* Problem description
An exact transcript is needed of the material below, beginning at the line that contains "C2: 10nF (+5V, GND) -> 10nF (GND, SIG26)" and continuing through its last line; nothing else should appear.
-- Opening Marker --
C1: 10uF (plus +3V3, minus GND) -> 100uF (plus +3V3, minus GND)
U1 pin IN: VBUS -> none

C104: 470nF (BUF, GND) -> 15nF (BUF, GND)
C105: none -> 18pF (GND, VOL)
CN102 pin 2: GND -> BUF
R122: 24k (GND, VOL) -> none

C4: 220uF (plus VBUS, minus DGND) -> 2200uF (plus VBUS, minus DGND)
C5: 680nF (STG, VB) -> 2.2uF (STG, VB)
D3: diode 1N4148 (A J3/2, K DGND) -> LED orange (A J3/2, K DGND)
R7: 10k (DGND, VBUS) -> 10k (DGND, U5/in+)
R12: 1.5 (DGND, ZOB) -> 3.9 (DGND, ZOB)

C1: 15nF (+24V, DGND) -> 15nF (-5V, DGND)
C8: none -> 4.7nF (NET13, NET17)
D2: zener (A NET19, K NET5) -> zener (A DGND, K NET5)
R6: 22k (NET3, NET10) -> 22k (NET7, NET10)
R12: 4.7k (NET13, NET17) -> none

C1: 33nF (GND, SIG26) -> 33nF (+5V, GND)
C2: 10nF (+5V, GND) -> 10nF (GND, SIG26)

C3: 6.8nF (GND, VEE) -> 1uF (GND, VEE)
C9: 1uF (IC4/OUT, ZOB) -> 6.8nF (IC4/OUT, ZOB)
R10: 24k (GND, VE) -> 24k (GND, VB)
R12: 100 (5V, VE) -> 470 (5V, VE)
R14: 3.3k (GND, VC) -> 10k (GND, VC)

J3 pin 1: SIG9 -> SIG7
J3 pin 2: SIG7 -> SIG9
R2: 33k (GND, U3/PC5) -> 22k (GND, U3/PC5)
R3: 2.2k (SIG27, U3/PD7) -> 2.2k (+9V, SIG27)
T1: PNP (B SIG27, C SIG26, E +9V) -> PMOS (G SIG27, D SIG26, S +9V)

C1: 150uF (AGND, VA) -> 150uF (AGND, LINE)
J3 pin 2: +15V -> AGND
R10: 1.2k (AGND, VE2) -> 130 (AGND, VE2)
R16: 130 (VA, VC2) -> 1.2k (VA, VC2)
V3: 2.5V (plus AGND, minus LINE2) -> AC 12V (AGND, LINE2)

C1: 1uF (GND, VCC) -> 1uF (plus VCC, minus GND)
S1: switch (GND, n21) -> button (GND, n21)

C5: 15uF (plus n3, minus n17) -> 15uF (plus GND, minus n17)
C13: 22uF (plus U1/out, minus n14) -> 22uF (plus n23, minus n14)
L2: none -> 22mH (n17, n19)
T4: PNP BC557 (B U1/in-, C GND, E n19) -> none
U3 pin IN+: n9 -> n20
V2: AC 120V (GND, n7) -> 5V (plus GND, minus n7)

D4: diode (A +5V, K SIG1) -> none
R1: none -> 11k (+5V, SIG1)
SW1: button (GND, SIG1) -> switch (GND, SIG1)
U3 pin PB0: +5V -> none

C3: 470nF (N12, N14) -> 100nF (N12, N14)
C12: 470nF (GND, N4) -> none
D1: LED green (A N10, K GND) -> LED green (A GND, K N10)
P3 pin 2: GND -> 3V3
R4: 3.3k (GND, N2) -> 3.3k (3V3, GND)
-- Closing Marker --
* Exercise answer
C2: 10nF (+5V, GND) -> 10nF (GND, SIG26)

C3: 6.8nF (GND, VEE) -> 1uF (GND, VEE)
C9: 1uF (IC4/OUT, ZOB) -> 6.8nF (IC4/OUT, ZOB)
R10: 24k (GND, VE) -> 24k (GND, VB)
R12: 100 (5V, VE) -> 470 (5V, VE)
R14: 3.3k (GND, VC) -> 10k (GND, VC)

J3 pin 1: SIG9 -> SIG7
J3 pin 2: SIG7 -> SIG9
R2: 33k (GND, U3/PC5) -> 22k (GND, U3/PC5)
R3: 2.2k (SIG27, U3/PD7) -> 2.2k (+9V, SIG27)
T1: PNP (B SIG27, C SIG26, E +9V) -> PMOS (G SIG27, D SIG26, S +9V)

C1: 150uF (AGND, VA) -> 150uF (AGND, LINE)
J3 pin 2: +15V -> AGND
R10: 1.2k (AGND, VE2) -> 130 (AGND, VE2)
R16: 130 (VA, VC2) -> 1.2k (VA, VC2)
V3: 2.5V (plus AGND, minus LINE2) -> AC 12V (AGND, LINE2)

C1: 1uF (GND, VCC) -> 1uF (plus VCC, minus GND)
S1: switch (GND, n21) -> button (GND, n21)

C5: 15uF (plus n3, minus n17) -> 15uF (plus GND, minus n17)
C13: 22uF (plus U1/out, minus n14) -> 22uF (plus n23, minus n14)
L2: none -> 22mH (n17, n19)
T4: PNP BC557 (B U1/in-, C GND, E n19) -> none
U3 pin IN+: n9 -> n20
V2: AC 120V (GND, n7) -> 5V (plus GND, minus n7)

D4: diode (A +5V, K SIG1) -> none
R1: none -> 11k (+5V, SIG1)
SW1: button (GND, SIG1) -> switch (GND, SIG1)
U3 pin PB0: +5V -> none

C3: 470nF (N12, N14) -> 100nF (N12, N14)
C12: 470nF (GND, N4) -> none
D1: LED green (A N10, K GND) -> LED green (A GND, K N10)
P3 pin 2: GND -> 3V3
R4: 3.3k (GND, N2) -> 3.3k (3V3, GND)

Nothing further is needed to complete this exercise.